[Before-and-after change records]
-- -- --
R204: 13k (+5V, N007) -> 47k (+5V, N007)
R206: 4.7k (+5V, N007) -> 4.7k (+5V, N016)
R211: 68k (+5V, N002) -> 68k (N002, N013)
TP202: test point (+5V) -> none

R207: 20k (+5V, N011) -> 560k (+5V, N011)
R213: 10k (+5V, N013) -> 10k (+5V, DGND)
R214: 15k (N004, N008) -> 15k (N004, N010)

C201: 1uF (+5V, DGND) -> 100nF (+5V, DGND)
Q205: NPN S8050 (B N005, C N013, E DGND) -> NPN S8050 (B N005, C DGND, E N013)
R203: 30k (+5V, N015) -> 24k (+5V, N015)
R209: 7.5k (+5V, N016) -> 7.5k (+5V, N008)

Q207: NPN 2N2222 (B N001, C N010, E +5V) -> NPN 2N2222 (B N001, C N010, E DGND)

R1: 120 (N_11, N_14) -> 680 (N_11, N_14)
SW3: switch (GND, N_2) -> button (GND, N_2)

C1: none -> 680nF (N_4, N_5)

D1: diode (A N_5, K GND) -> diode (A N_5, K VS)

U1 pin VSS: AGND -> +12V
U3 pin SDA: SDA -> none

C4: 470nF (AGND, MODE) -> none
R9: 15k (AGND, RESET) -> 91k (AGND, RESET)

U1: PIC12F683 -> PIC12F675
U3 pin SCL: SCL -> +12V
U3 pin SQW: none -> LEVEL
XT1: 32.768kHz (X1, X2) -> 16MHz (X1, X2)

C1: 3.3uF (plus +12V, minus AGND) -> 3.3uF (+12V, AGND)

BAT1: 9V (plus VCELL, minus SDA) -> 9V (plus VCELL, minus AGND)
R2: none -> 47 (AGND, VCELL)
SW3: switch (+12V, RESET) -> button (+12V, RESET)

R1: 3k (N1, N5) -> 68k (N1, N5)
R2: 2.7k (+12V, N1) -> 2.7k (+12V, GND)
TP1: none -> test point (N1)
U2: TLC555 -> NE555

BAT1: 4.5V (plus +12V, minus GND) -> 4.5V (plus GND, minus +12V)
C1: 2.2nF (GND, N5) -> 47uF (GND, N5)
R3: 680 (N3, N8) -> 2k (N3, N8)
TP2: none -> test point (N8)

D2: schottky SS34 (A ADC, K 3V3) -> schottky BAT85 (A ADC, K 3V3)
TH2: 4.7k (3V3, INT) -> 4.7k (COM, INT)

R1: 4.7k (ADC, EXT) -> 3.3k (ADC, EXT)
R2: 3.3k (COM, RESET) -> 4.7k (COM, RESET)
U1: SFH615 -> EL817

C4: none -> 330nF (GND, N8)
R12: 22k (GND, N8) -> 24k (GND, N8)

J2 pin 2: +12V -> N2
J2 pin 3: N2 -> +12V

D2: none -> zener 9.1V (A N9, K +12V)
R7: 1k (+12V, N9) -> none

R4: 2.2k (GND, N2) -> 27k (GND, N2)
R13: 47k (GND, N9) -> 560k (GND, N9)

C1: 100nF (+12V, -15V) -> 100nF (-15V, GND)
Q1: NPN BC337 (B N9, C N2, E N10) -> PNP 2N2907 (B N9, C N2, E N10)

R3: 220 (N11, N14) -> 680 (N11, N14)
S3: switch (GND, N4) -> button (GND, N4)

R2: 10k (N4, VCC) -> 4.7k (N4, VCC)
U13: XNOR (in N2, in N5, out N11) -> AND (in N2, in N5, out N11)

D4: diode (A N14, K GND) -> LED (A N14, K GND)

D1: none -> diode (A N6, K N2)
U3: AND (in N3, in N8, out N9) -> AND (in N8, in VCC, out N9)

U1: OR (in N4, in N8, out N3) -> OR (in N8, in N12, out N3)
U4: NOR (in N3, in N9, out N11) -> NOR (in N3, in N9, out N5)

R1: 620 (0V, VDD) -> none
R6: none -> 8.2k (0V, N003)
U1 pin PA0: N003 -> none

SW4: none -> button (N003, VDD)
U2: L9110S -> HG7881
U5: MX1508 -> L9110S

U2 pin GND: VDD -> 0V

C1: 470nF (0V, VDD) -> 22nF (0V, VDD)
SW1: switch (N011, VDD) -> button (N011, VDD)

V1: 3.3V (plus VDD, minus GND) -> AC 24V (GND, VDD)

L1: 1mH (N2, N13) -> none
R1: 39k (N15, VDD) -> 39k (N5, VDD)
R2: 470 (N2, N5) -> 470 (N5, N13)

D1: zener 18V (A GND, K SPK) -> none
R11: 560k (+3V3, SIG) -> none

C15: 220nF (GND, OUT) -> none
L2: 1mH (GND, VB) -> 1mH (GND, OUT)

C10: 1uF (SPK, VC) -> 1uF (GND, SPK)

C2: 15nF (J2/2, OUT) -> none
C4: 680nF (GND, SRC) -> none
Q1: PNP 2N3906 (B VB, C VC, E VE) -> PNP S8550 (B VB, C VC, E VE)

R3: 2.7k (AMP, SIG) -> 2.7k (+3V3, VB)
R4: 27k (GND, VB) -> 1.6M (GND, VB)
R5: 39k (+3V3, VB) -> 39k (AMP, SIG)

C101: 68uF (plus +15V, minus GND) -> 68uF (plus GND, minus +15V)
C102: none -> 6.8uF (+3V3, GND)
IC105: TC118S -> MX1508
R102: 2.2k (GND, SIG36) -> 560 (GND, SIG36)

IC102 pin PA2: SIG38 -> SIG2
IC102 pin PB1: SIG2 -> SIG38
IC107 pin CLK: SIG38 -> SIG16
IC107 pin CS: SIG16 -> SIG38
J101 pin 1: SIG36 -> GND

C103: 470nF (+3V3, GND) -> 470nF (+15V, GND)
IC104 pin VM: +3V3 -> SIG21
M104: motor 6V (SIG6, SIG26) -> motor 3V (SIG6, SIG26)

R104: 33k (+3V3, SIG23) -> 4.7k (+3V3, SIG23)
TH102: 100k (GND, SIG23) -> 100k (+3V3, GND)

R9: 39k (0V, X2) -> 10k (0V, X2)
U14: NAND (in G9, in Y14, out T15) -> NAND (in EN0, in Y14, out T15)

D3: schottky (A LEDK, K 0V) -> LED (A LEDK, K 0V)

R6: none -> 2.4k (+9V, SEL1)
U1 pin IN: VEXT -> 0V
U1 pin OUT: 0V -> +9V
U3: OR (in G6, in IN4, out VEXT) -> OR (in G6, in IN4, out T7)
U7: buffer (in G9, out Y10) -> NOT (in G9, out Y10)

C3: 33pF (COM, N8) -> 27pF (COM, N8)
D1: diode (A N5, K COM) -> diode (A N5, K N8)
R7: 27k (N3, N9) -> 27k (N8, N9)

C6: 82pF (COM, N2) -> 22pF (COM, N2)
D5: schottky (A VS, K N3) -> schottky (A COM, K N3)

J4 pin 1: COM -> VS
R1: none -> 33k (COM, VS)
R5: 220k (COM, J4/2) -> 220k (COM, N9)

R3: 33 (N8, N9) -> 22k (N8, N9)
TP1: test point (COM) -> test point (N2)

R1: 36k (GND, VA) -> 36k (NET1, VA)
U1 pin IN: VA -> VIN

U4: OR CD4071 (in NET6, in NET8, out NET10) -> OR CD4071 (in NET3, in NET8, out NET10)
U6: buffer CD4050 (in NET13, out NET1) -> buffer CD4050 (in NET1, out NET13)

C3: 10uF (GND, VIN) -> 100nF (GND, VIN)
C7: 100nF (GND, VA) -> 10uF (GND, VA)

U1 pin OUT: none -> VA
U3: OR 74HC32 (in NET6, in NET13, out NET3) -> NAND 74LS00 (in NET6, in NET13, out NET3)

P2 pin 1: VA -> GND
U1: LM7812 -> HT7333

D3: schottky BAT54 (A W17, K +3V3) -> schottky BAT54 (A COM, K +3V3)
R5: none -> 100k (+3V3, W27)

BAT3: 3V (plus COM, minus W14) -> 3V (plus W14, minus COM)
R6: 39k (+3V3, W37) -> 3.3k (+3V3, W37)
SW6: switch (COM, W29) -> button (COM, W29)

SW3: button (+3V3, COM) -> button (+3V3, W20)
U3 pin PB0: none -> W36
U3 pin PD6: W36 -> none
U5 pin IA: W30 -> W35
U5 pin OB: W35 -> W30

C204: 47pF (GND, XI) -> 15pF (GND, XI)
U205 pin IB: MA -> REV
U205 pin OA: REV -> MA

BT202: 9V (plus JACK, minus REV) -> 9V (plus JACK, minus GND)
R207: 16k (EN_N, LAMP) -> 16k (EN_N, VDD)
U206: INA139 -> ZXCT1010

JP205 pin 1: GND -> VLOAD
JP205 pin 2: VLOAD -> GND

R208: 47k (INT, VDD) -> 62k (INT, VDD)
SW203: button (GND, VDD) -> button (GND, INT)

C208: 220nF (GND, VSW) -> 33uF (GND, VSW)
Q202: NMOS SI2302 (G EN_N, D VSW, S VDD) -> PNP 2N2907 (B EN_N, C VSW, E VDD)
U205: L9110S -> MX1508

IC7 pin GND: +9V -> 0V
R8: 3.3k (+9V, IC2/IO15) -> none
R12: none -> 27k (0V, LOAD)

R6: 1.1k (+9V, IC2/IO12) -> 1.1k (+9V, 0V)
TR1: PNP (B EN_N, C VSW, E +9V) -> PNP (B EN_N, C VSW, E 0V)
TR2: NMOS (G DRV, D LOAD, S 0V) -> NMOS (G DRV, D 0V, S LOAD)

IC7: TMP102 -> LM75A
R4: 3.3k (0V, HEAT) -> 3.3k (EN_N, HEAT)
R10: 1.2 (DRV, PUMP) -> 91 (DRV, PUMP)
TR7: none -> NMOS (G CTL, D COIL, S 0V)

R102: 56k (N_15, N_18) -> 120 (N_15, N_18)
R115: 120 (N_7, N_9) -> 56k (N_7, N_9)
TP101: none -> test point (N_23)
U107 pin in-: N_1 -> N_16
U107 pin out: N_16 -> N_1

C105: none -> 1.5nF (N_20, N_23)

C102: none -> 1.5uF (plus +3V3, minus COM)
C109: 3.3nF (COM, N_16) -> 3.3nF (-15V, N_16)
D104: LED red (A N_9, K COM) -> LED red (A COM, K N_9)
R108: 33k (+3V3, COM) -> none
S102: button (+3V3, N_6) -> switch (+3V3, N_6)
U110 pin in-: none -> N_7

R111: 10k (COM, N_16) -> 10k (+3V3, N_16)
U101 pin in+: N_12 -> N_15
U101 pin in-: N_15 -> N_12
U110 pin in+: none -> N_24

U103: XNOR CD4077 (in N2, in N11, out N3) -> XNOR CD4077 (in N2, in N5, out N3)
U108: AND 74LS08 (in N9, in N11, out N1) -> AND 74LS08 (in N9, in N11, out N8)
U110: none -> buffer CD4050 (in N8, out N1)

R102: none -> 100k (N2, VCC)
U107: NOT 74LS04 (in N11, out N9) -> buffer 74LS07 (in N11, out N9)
-- -- --
Search the records for the string "RESET" and, wherever a line contains it, please copy that line.

Output
R9: 15k (AGND, RESET) -> 91k (AGND, RESET)
SW3: switch (+12V, RESET) -> button (+12V, RESET)
R2: 3.3k (COM, RESET) -> 4.7k (COM, RESET)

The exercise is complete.